§ **WORK REQUIRED**
Which lines in the rows below contain the string "acciaccatura"? Copy each of those lines.

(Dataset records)
▬▬▬
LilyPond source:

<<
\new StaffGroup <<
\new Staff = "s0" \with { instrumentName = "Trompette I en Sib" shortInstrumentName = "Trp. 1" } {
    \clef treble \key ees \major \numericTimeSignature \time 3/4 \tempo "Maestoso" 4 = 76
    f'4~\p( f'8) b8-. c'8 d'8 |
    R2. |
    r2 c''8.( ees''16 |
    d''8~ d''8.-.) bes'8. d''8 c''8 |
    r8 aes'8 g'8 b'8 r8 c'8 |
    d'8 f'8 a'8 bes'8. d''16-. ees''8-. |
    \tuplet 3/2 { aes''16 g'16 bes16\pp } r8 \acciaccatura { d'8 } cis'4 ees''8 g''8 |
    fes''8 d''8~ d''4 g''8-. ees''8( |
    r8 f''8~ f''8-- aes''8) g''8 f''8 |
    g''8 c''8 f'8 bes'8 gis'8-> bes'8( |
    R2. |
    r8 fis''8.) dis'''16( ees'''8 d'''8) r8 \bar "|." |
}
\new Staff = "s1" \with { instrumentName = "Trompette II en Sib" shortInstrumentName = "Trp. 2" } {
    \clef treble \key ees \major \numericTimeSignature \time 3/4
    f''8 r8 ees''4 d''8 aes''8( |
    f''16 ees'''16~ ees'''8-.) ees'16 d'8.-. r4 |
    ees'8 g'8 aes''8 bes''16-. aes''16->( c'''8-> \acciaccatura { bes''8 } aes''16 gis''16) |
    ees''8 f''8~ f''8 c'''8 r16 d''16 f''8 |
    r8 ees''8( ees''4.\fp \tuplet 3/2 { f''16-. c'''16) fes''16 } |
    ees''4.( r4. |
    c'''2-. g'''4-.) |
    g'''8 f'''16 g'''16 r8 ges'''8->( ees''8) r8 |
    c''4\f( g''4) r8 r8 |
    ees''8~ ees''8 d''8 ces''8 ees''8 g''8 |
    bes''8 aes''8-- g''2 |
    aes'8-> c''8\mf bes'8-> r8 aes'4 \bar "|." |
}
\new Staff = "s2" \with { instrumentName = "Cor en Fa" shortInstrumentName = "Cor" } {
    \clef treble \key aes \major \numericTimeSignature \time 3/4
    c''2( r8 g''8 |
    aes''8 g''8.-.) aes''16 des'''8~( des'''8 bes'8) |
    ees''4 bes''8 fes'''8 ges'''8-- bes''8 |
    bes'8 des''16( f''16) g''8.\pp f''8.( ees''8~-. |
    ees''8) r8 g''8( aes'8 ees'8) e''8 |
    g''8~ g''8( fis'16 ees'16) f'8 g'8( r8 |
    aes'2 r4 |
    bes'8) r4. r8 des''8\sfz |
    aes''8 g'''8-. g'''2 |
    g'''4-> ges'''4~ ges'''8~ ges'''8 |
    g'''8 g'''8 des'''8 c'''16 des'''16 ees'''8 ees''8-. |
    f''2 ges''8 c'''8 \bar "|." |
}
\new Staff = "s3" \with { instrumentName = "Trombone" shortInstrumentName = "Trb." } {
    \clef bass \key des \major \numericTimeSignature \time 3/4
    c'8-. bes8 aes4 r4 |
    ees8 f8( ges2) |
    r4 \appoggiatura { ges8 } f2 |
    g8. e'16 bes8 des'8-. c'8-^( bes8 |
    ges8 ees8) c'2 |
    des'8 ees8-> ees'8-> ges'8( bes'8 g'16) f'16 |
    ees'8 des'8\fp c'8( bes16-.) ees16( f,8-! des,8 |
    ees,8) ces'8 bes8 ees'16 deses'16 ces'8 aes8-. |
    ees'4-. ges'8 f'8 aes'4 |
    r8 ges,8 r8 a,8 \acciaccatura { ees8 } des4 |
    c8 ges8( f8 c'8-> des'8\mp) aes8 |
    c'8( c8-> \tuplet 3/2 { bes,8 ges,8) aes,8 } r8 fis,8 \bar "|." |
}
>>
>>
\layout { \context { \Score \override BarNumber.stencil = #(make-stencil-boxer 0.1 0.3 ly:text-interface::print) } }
▬▬▬
§ **TASK OUTPUT**
    \tuplet 3/2 { aes''16 g'16 bes16\pp } r8 \acciaccatura { d'8 } cis'4 ees''8 g''8 |
    ees'8 g'8 aes''8 bes''16-. aes''16->( c'''8-> \acciaccatura { bes''8 } aes''16 gis''16) |
    r8 ges,8 r8 a,8 \acciaccatura { ees8 } des4 |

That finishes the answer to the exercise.